SET EXERCISE: Set out all the rows below as a Markdown table with two columns, Number and Line, giving each nonblank line its own numbered entry and omitting blank lines.

--- start of DATA ROWS ---

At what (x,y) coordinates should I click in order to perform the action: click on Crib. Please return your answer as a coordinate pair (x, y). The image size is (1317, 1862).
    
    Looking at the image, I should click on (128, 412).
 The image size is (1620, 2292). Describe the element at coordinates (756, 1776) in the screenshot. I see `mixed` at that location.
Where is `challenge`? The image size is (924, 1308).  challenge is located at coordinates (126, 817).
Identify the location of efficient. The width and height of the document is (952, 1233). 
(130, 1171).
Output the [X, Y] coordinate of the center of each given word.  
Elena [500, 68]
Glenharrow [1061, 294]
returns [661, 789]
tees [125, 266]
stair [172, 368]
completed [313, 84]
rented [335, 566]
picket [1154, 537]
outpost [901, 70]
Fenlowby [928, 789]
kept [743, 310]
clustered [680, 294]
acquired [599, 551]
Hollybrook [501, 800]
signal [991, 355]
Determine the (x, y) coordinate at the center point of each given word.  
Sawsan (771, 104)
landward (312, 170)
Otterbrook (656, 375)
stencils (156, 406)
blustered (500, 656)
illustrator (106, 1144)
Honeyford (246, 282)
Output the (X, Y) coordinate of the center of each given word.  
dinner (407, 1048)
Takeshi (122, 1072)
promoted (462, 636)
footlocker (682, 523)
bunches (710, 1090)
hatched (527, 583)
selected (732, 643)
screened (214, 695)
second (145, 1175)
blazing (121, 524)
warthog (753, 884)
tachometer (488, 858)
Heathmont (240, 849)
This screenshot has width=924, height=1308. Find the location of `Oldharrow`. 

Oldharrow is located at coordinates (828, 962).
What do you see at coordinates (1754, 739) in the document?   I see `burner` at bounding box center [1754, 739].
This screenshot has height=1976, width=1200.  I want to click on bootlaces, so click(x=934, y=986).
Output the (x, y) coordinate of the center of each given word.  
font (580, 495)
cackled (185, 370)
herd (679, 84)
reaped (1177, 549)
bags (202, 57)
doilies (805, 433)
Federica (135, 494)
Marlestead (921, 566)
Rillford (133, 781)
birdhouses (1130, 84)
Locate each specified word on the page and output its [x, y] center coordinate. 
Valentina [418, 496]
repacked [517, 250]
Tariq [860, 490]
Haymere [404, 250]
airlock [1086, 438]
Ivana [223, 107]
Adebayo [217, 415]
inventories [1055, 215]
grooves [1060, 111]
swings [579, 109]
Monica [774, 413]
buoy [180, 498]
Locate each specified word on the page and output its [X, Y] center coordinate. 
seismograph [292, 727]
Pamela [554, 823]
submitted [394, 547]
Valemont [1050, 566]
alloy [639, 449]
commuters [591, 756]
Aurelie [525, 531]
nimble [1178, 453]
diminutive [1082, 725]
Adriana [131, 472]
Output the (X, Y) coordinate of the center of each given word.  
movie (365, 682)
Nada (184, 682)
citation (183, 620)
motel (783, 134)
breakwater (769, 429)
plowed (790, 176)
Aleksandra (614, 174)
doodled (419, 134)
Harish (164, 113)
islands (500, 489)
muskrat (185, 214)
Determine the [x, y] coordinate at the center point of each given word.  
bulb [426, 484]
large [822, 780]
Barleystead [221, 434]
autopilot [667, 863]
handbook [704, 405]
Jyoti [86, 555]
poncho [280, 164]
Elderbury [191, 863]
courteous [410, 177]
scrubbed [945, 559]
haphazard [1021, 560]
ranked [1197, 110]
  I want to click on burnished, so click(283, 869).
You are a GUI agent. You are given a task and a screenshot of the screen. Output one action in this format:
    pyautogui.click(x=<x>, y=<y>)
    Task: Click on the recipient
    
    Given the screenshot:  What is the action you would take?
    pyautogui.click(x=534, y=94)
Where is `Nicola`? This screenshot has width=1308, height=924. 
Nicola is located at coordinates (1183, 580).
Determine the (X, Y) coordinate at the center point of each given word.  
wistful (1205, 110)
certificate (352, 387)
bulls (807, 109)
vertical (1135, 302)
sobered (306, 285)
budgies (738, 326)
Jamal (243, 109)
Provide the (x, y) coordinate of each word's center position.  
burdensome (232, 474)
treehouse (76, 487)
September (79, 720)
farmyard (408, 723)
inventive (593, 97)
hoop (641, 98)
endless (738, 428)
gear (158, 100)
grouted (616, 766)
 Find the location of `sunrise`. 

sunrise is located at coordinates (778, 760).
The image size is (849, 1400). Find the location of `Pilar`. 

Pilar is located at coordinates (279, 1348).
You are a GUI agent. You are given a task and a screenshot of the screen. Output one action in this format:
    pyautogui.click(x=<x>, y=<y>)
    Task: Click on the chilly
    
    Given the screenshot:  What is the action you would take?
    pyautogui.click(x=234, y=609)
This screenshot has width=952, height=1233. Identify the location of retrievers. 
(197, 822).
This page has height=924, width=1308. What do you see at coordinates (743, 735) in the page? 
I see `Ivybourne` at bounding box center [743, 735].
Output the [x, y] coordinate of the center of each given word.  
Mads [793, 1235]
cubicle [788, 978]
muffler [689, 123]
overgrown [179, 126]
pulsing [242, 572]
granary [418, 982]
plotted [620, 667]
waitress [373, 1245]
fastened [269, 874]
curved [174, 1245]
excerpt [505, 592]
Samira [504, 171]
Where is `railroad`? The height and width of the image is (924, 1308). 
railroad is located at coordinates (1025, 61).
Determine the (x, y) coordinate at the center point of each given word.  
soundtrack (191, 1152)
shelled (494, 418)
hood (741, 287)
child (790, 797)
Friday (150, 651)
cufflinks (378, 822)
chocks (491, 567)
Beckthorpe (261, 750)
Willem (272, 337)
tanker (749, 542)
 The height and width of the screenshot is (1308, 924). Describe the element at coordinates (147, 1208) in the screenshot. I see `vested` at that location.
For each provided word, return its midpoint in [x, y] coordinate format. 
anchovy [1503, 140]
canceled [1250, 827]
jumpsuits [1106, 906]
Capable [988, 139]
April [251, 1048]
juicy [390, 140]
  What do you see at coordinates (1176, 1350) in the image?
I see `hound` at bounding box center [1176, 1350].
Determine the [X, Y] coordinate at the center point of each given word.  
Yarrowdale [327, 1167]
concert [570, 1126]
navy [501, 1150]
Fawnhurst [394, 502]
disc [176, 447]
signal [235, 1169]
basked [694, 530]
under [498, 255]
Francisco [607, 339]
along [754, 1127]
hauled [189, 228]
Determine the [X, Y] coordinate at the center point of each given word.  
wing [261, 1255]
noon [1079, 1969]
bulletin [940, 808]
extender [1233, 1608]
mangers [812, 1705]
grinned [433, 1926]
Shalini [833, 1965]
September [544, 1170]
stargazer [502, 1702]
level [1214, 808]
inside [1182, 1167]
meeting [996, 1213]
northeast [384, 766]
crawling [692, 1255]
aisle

--- end of DATA ROWS ---

WORKED ANSWER:
| Number | Line |
|---|---|
| 1 | At what (x,y) coordinates should I click in order to perform the action: click on Crib. Please return your answer as a coordinate pair (x, y). The image size is (1317, 1862). |
| 2 |     Looking at the image, I should click on (128, 412). |
| 3 |  The image size is (1620, 2292). Describe the element at coordinates (756, 1776) in the screenshot. I see `mixed` at that location. |
| 4 | Where is `challenge`? The image size is (924, 1308).  challenge is located at coordinates (126, 817). |
| 5 | Identify the location of efficient. The width and height of the document is (952, 1233).  |
| 6 | (130, 1171). |
| 7 | Output the [X, Y] coordinate of the center of each given word.   |
| 8 | Elena [500, 68] |
| 9 | Glenharrow [1061, 294] |
| 10 | returns [661, 789] |
| 11 | tees [125, 266] |
| 12 | stair [172, 368] |
| 13 | completed [313, 84] |
| 14 | rented [335, 566] |
| 15 | picket [1154, 537] |
| 16 | outpost [901, 70] |
| 17 | Fenlowby [928, 789] |
| 18 | kept [743, 310] |
| 19 | clustered [680, 294] |
| 20 | acquired [599, 551] |
| 21 | Hollybrook [501, 800] |
| 22 | signal [991, 355] |
| 23 | Determine the (x, y) coordinate at the center point of each given word.   |
| 24 | Sawsan (771, 104) |
| 25 | landward (312, 170) |
| 26 | Otterbrook (656, 375) |
| 27 | stencils (156, 406) |
| 28 | blustered (500, 656) |
| 29 | illustrator (106, 1144) |
| 30 | Honeyford (246, 282) |
| 31 | Output the (X, Y) coordinate of the center of each given word.   |
| 32 | dinner (407, 1048) |
| 33 | Takeshi (122, 1072) |
| 34 | promoted (462, 636) |
| 35 | footlocker (682, 523) |
| 36 | bunches (710, 1090) |
| 37 | hatched (527, 583) |
| 38 | selected (732, 643) |
| 39 | screened (214, 695) |
| 40 | second (145, 1175) |
| 41 | blazing (121, 524) |
| 42 | warthog (753, 884) |
| 43 | tachometer (488, 858) |
| 44 | Heathmont (240, 849) |
| 45 | This screenshot has width=924, height=1308. Find the location of `Oldharrow`.  |
| 46 | Oldharrow is located at coordinates (828, 962). |
| 47 | What do you see at coordinates (1754, 739) in the document?   I see `burner` at bounding box center [1754, 739]. |
| 48 | This screenshot has height=1976, width=1200.  I want to click on bootlaces, so click(x=934, y=986). |
| 49 | Output the (x, y) coordinate of the center of each given word.   |
| 50 | font (580, 495) |
| 51 | cackled (185, 370) |
| 52 | herd (679, 84) |
| 53 | reaped (1177, 549) |
| 54 | bags (202, 57) |
| 55 | doilies (805, 433) |
| 56 | Federica (135, 494) |
| 57 | Marlestead (921, 566) |
| 58 | Rillford (133, 781) |
| 59 | birdhouses (1130, 84) |
| 60 | Locate each specified word on the page and output its [x, y] center coordinate.  |
| 61 | Valentina [418, 496] |
| 62 | repacked [517, 250] |
| 63 | Tariq [860, 490] |
| 64 | Haymere [404, 250] |
| 65 | airlock [1086, 438] |
| 66 | Ivana [223, 107] |
| 67 | Adebayo [217, 415] |
| 68 | inventories [1055, 215] |
| 69 | grooves [1060, 111] |
| 70 | swings [579, 109] |
| 71 | Monica [774, 413] |
| 72 | buoy [180, 498] |
| 73 | Locate each specified word on the page and output its [X, Y] center coordinate.  |
| 74 | seismograph [292, 727] |
| 75 | Pamela [554, 823] |
| 76 | submitted [394, 547] |
| 77 | Valemont [1050, 566] |
| 78 | alloy [639, 449] |
| 79 | commuters [591, 756] |
| 80 | Aurelie [525, 531] |
| 81 | nimble [1178, 453] |
| 82 | diminutive [1082, 725] |
| 83 | Adriana [131, 472] |
| 84 | Output the (X, Y) coordinate of the center of each given word.   |
| 85 | movie (365, 682) |
| 86 | Nada (184, 682) |
| 87 | citation (183, 620) |
| 88 | motel (783, 134) |
| 89 | breakwater (769, 429) |
| 90 | plowed (790, 176) |
| 91 | Aleksandra (614, 174) |
| 92 | doodled (419, 134) |
| 93 | Harish (164, 113) |
| 94 | islands (500, 489) |
| 95 | muskrat (185, 214) |
| 96 | Determine the [x, y] coordinate at the center point of each given word.   |
| 97 | bulb [426, 484] |
| 98 | large [822, 780] |
| 99 | Barleystead [221, 434] |
| 100 | autopilot [667, 863] |
| 101 | handbook [704, 405] |
| 102 | Jyoti [86, 555] |
| 103 | poncho [280, 164] |
| 104 | Elderbury [191, 863] |
| 105 | courteous [410, 177] |
| 106 | scrubbed [945, 559] |
| 107 | haphazard [1021, 560] |
| 108 | ranked [1197, 110] |
| 109 |   I want to click on burnished, so click(283, 869). |
| 110 | You are a GUI agent. You are given a task and a screenshot of the screen. Output one action in this format: |
| 111 |     pyautogui.click(x=<x>, y=<y>) |
| 112 |     Task: Click on the recipient |
| 113 |     Given the screenshot:  What is the action you would take? |
| 114 |     pyautogui.click(x=534, y=94) |
| 115 | Where is `Nicola`? This screenshot has width=1308, height=924.  |
| 116 | Nicola is located at coordinates (1183, 580). |
| 117 | Determine the (X, Y) coordinate at the center point of each given word.   |
| 118 | wistful (1205, 110) |
| 119 | certificate (352, 387) |
| 120 | bulls (807, 109) |
| 121 | vertical (1135, 302) |
| 122 | sobered (306, 285) |
| 123 | budgies (738, 326) |
| 124 | Jamal (243, 109) |
| 125 | Provide the (x, y) coordinate of each word's center position.   |
| 126 | burdensome (232, 474) |
| 127 | treehouse (76, 487) |
| 128 | September (79, 720) |
| 129 | farmyard (408, 723) |
| 130 | inventive (593, 97) |
| 131 | hoop (641, 98) |
| 132 | endless (738, 428) |
| 133 | gear (158, 100) |
| 134 | grouted (616, 766) |
| 135 |  Find the location of `sunrise`.  |
| 136 | sunrise is located at coordinates (778, 760). |
| 137 | The image size is (849, 1400). Find the location of `Pilar`.  |
| 138 | Pilar is located at coordinates (279, 1348). |
| 139 | You are a GUI agent. You are given a task and a screenshot of the screen. Output one action in this format: |
| 140 |     pyautogui.click(x=<x>, y=<y>) |
| 141 |     Task: Click on the chilly |
| 142 |     Given the screenshot:  What is the action you would take? |
| 143 |     pyautogui.click(x=234, y=609) |
| 144 | This screenshot has width=952, height=1233. Identify the location of retrievers.  |
| 145 | (197, 822). |
| 146 | This page has height=924, width=1308. What do you see at coordinates (743, 735) in the page?  |
| 147 | I see `Ivybourne` at bounding box center [743, 735]. |
| 148 | Output the [x, y] coordinate of the center of each given word.   |
| 149 | Mads [793, 1235] |
| 150 | cubicle [788, 978] |
| 151 | muffler [689, 123] |
| 152 | overgrown [179, 126] |
| 153 | pulsing [242, 572] |
| 154 | granary [418, 982] |
| 155 | plotted [620, 667] |
| 156 | waitress [373, 1245] |
| 157 | fastened [269, 874] |
| 158 | curved [174, 1245] |
| 159 | excerpt [505, 592] |
| 160 | Samira [504, 171] |
| 161 | Where is `railroad`? The height and width of the image is (924, 1308).  |
| 162 | railroad is located at coordinates (1025, 61). |
| 163 | Determine the (x, y) coordinate at the center point of each given word.   |
| 164 | soundtrack (191, 1152) |
| 165 | shelled (494, 418) |
| 166 | hood (741, 287) |
| 167 | child (790, 797) |
| 168 | Friday (150, 651) |
| 169 | cufflinks (378, 822) |
| 170 | chocks (491, 567) |
| 171 | Beckthorpe (261, 750) |
| 172 | Willem (272, 337) |
| 173 | tanker (749, 542) |
| 174 |  The height and width of the screenshot is (1308, 924). Describe the element at coordinates (147, 1208) in the screenshot. I see `vested` at that location. |
| 175 | For each provided word, return its midpoint in [x, y] coordinate format.  |
| 176 | anchovy [1503, 140] |
| 177 | canceled [1250, 827] |
| 178 | jumpsuits [1106, 906] |
| 179 | Capable [988, 139] |
| 180 | April [251, 1048] |
| 181 | juicy [390, 140] |
| 182 |   What do you see at coordinates (1176, 1350) in the image? |
| 183 | I see `hound` at bounding box center [1176, 1350]. |
| 184 | Determine the [X, Y] coordinate at the center point of each given word.   |
| 185 | Yarrowdale [327, 1167] |
| 186 | concert [570, 1126] |
| 187 | navy [501, 1150] |
| 188 | Fawnhurst [394, 502] |
| 189 | disc [176, 447] |
| 190 | signal [235, 1169] |
| 191 | basked [694, 530] |
| 192 | under [498, 255] |
| 193 | Francisco [607, 339] |
| 194 | along [754, 1127] |
| 195 | hauled [189, 228] |
| 196 | Determine the [X, Y] coordinate at the center point of each given word.   |
| 197 | wing [261, 1255] |
| 198 | noon [1079, 1969] |
| 199 | bulletin [940, 808] |
| 200 | extender [1233, 1608] |
| 201 | mangers [812, 1705] |
| 202 | grinned [433, 1926] |
| 203 | Shalini [833, 1965] |
| 204 | September [544, 1170] |
| 205 | stargazer [502, 1702] |
| 206 | level [1214, 808] |
| 207 | inside [1182, 1167] |
| 208 | meeting [996, 1213] |
| 209 | northeast [384, 766] |
| 210 | crawling [692, 1255] |
| 211 | aisle |